Stored data

▼

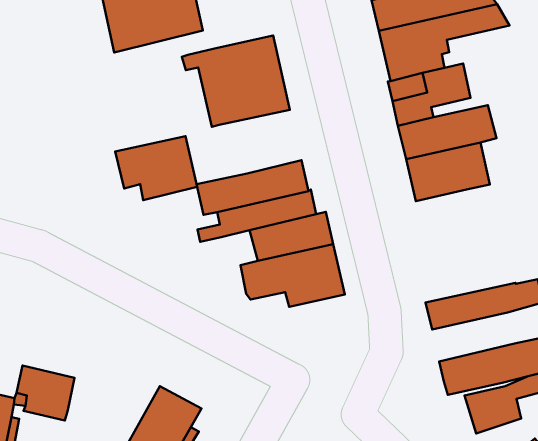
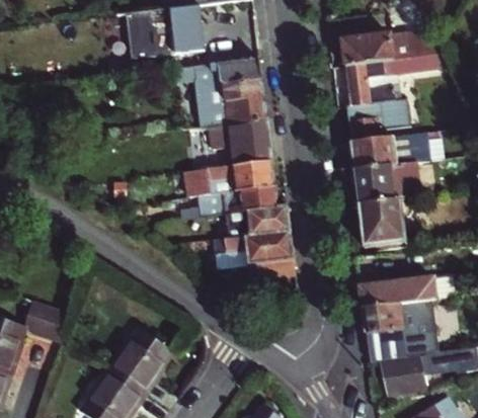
building: [115,136,197,200] -> [208,119,270,167]
building: none -> [358,198,405,247]
building: none -> [361,301,425,334]

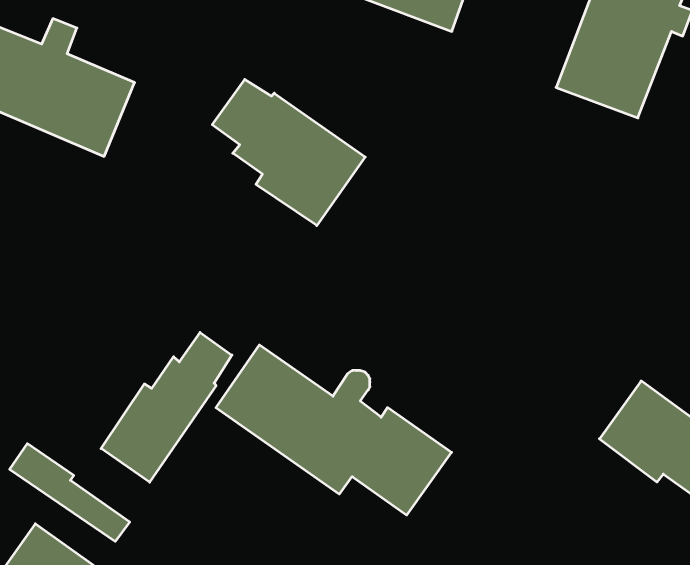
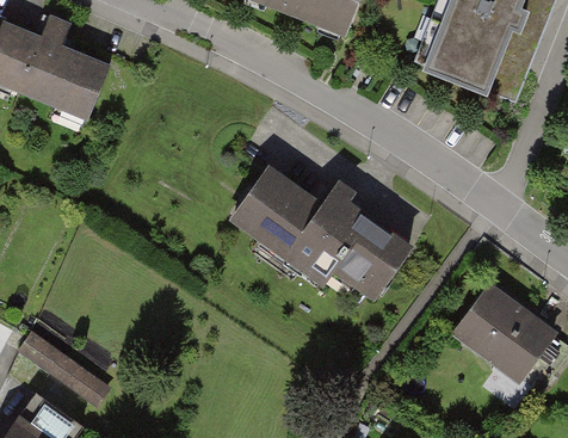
building: [212,79,365,226] -> none
building: [101,332,232,482] -> none
building: [216,345,452,515] -> [233,169,408,296]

▲

**Task statement**
Filter the records for the string "none" and copy every line that holds it.

**Solution to this exercise**
building: none -> [358,198,405,247]
building: none -> [361,301,425,334]
building: [212,79,365,226] -> none
building: [101,332,232,482] -> none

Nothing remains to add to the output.